Recorded information —
[Start of Attachment]

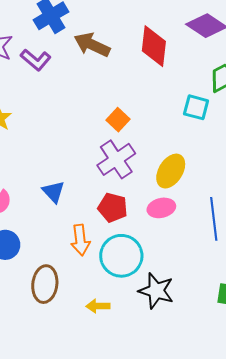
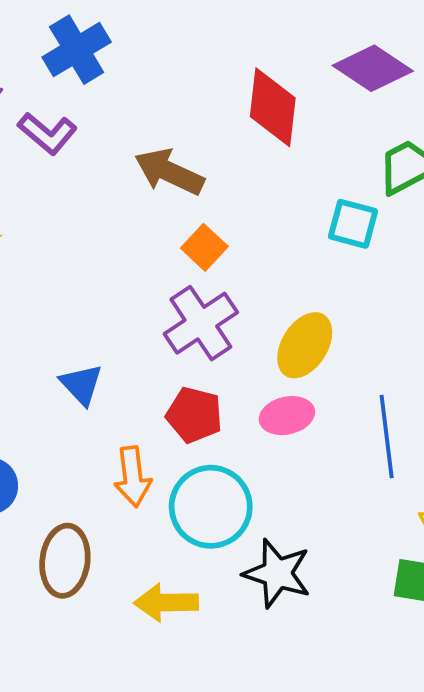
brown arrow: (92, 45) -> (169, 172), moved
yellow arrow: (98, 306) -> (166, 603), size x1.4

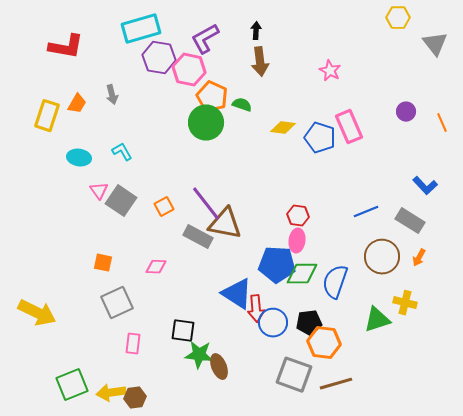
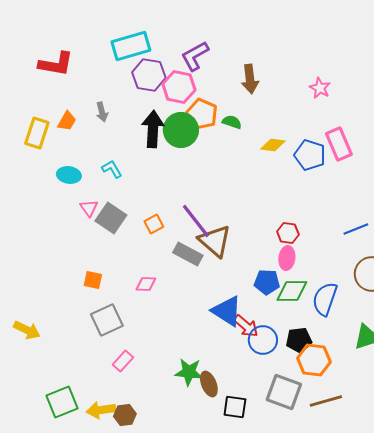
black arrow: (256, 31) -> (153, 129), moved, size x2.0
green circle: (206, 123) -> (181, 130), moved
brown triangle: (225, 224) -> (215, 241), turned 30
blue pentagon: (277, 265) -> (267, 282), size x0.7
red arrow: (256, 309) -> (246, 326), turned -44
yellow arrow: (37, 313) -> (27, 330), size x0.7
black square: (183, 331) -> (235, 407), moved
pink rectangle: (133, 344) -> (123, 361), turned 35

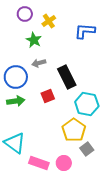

[End of Attachment]
[Start of Attachment]

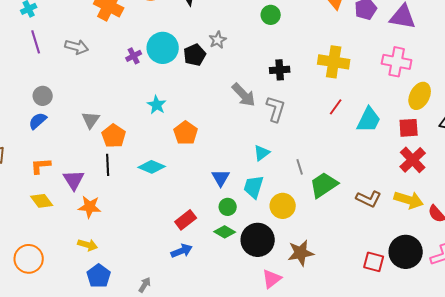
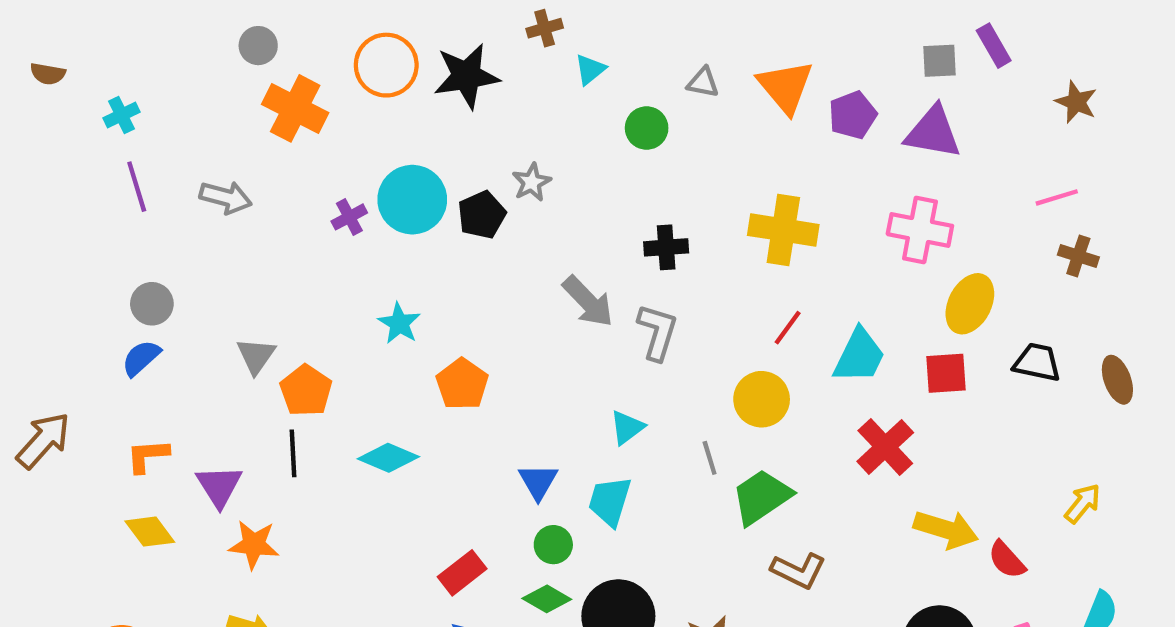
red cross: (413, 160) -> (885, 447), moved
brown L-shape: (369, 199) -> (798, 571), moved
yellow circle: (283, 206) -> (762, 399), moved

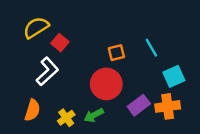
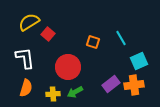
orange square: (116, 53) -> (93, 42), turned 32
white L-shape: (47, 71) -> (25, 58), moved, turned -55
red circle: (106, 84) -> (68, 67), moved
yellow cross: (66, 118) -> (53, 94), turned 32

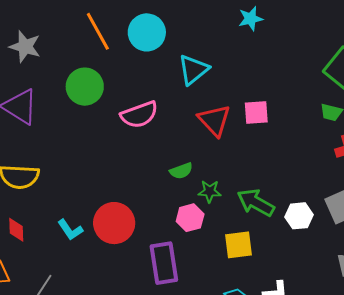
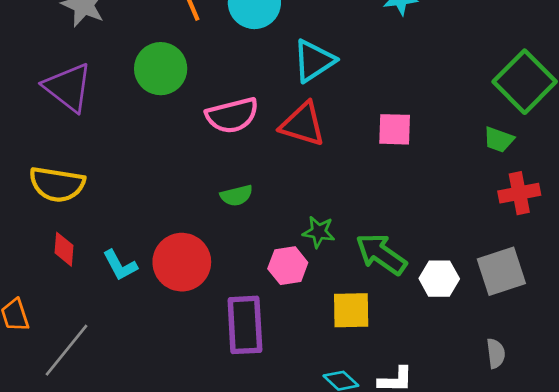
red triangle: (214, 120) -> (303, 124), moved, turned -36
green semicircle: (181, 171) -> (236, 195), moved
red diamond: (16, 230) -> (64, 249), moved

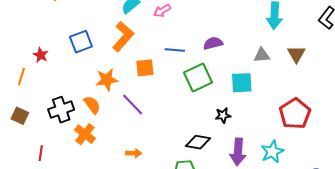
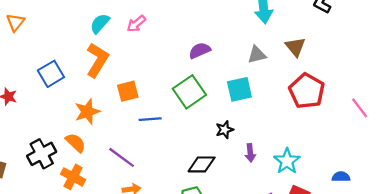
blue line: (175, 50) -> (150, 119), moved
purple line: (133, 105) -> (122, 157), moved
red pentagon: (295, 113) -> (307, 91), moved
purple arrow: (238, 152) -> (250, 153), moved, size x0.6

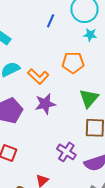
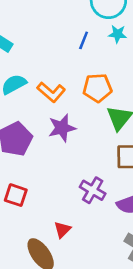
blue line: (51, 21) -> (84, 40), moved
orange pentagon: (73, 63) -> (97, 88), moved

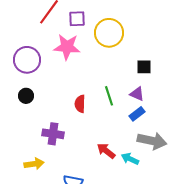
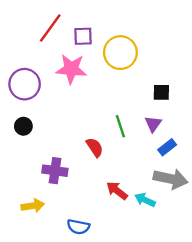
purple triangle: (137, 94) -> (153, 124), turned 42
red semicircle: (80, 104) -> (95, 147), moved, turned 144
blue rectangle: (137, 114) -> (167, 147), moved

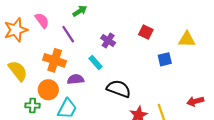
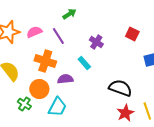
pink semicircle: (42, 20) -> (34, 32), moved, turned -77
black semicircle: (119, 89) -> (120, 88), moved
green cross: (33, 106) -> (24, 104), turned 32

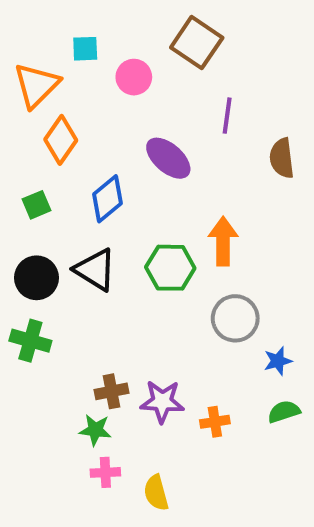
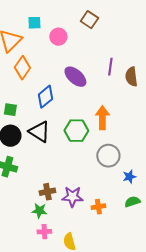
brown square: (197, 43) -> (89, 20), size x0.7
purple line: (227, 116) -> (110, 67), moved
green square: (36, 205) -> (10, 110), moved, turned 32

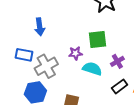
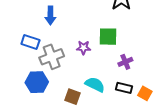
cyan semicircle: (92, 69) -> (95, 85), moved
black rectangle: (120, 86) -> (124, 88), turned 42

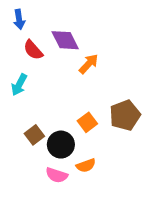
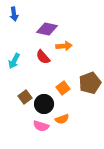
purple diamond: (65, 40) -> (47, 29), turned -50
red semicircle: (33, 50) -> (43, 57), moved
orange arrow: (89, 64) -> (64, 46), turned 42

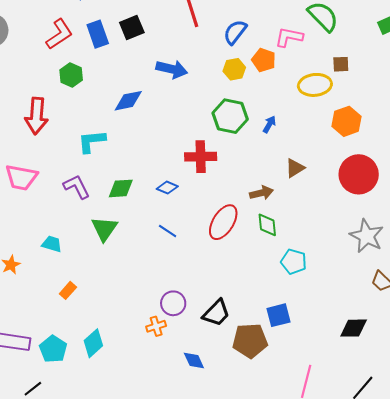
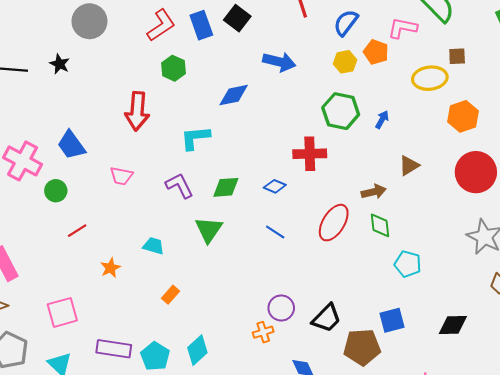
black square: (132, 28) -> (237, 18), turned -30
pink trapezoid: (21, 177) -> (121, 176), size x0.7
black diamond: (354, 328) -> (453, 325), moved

[End of Attachment]
[Start of Attachment]

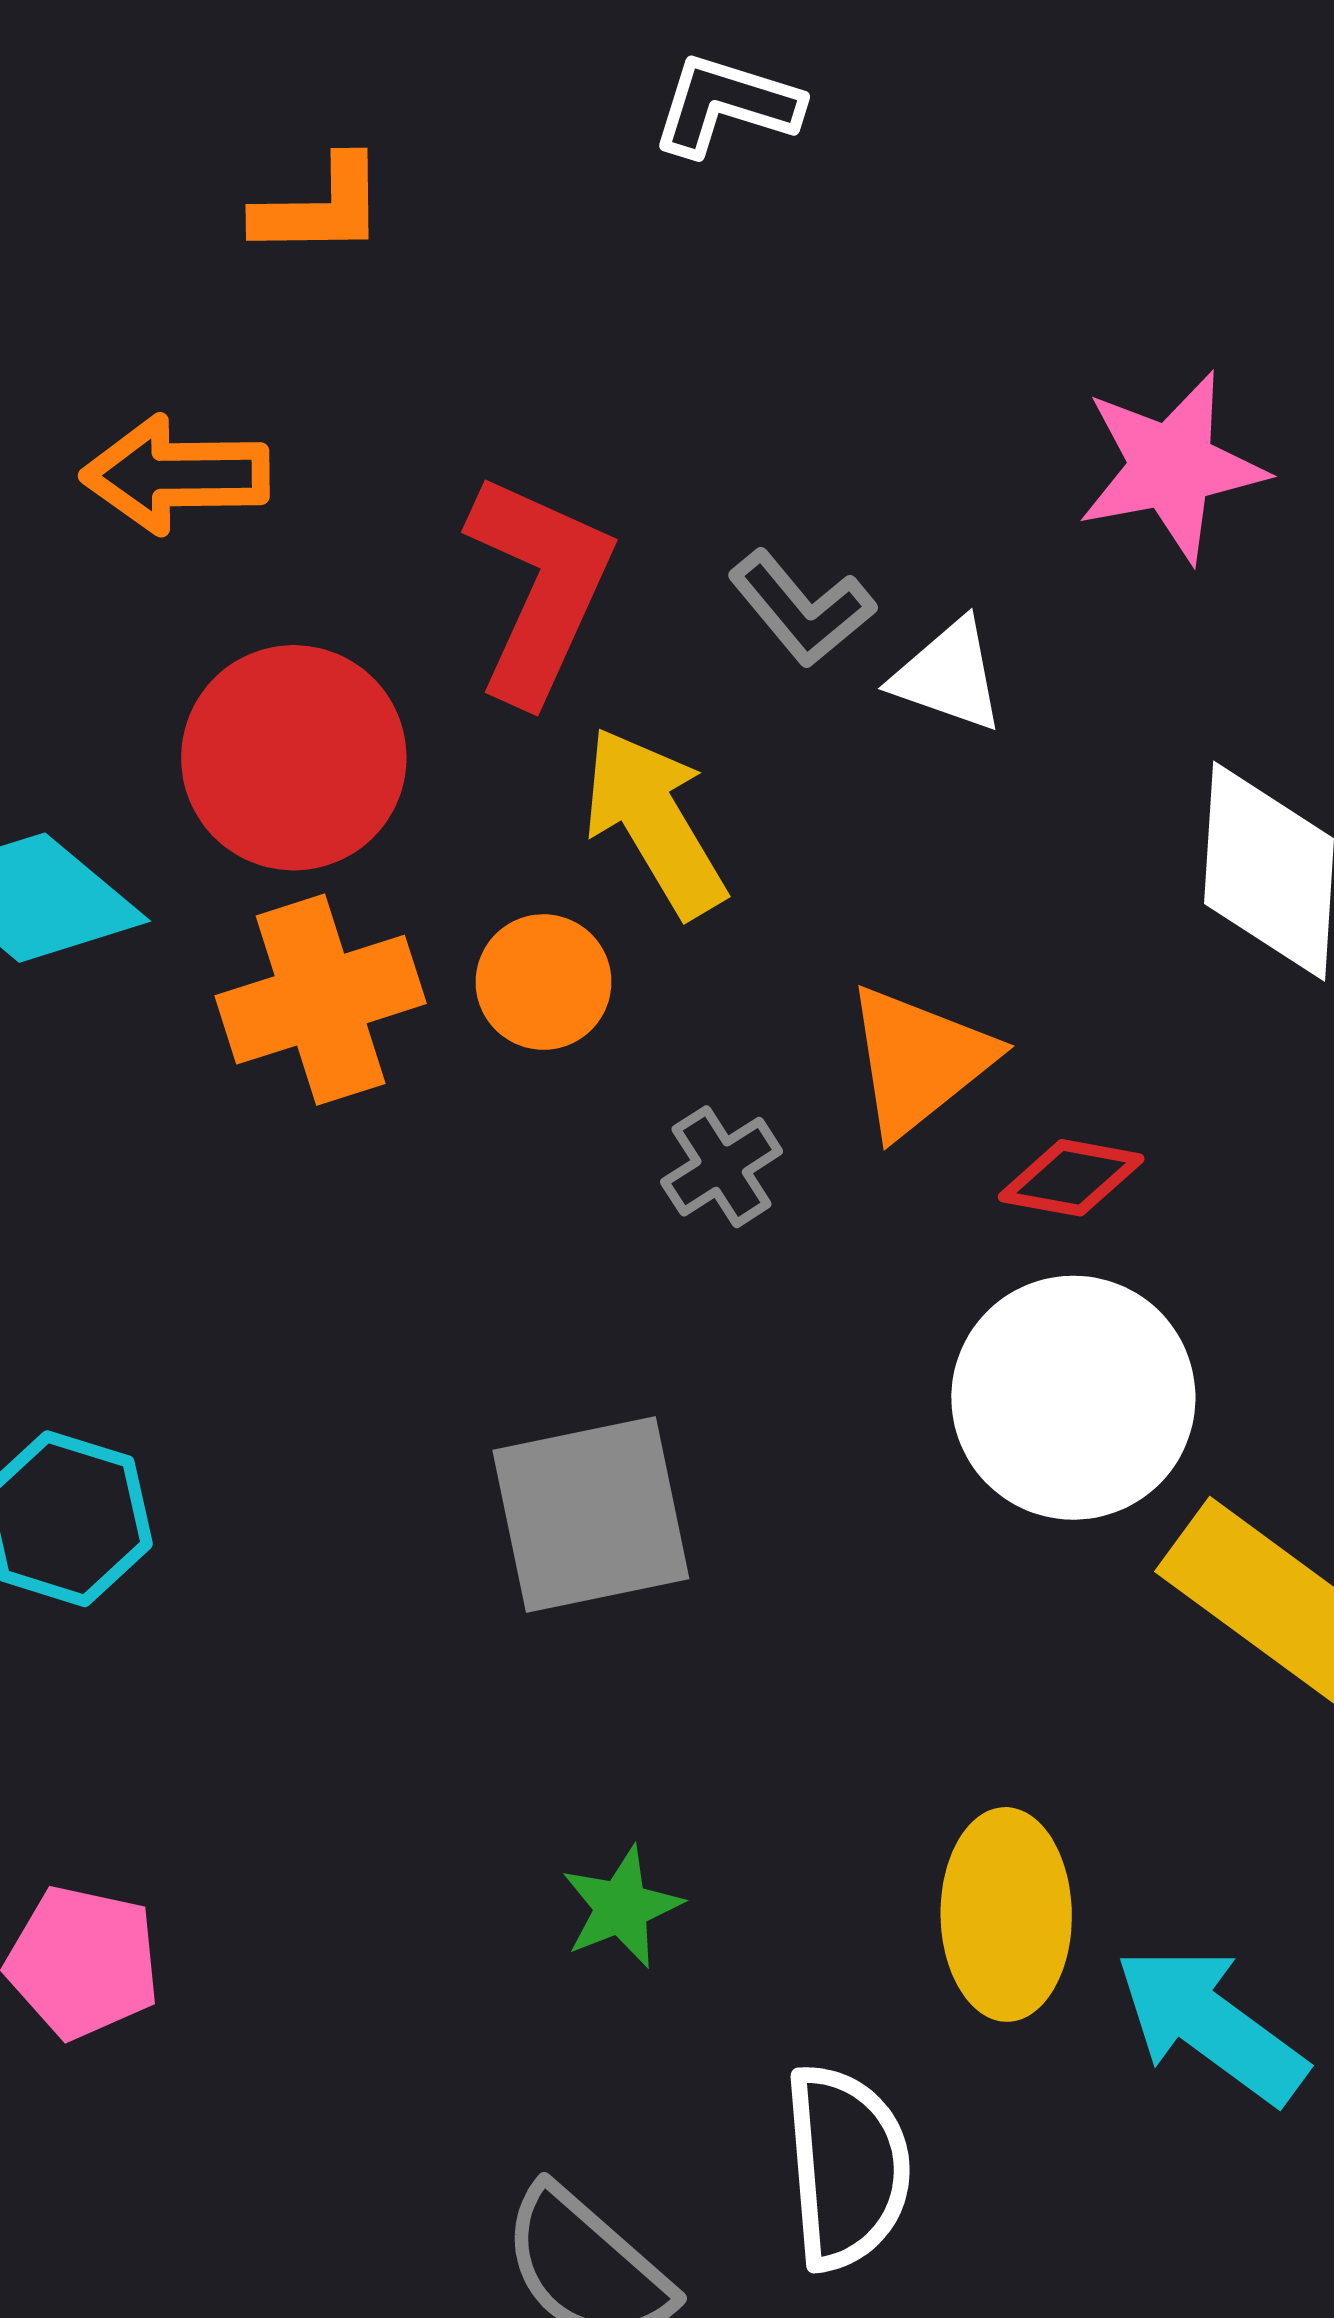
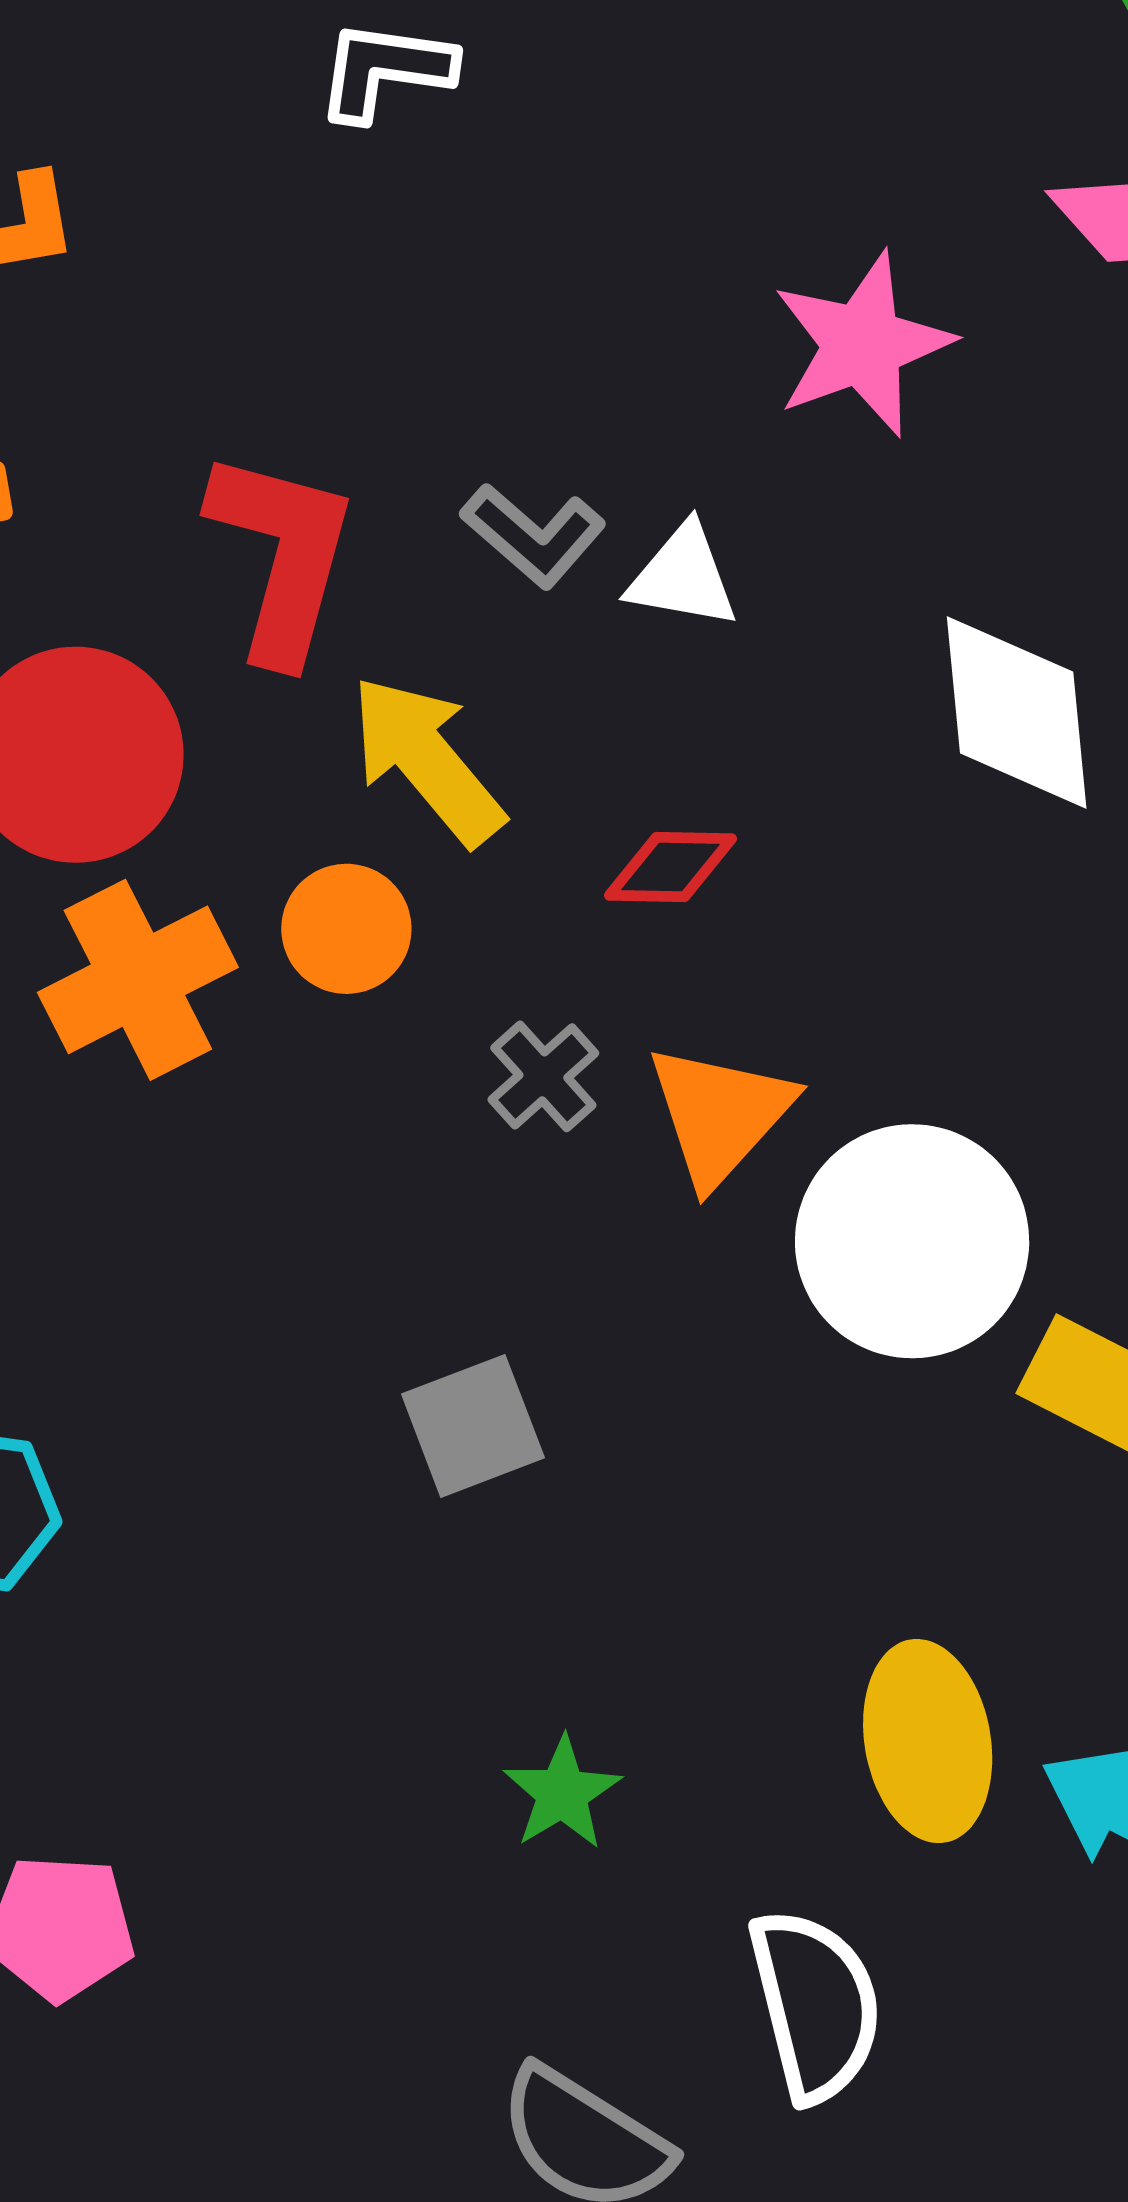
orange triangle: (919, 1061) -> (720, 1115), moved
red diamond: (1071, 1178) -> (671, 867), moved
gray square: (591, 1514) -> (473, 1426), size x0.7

[End of Attachment]

Exercise brief — In the entries above, find each line with the word "diamond" and return it.

Task solution —
red diamond: (16, 230) -> (64, 249), moved
purple diamond: (65, 40) -> (47, 29), turned -50
black diamond: (354, 328) -> (453, 325), moved
red diamond: (1071, 1178) -> (671, 867), moved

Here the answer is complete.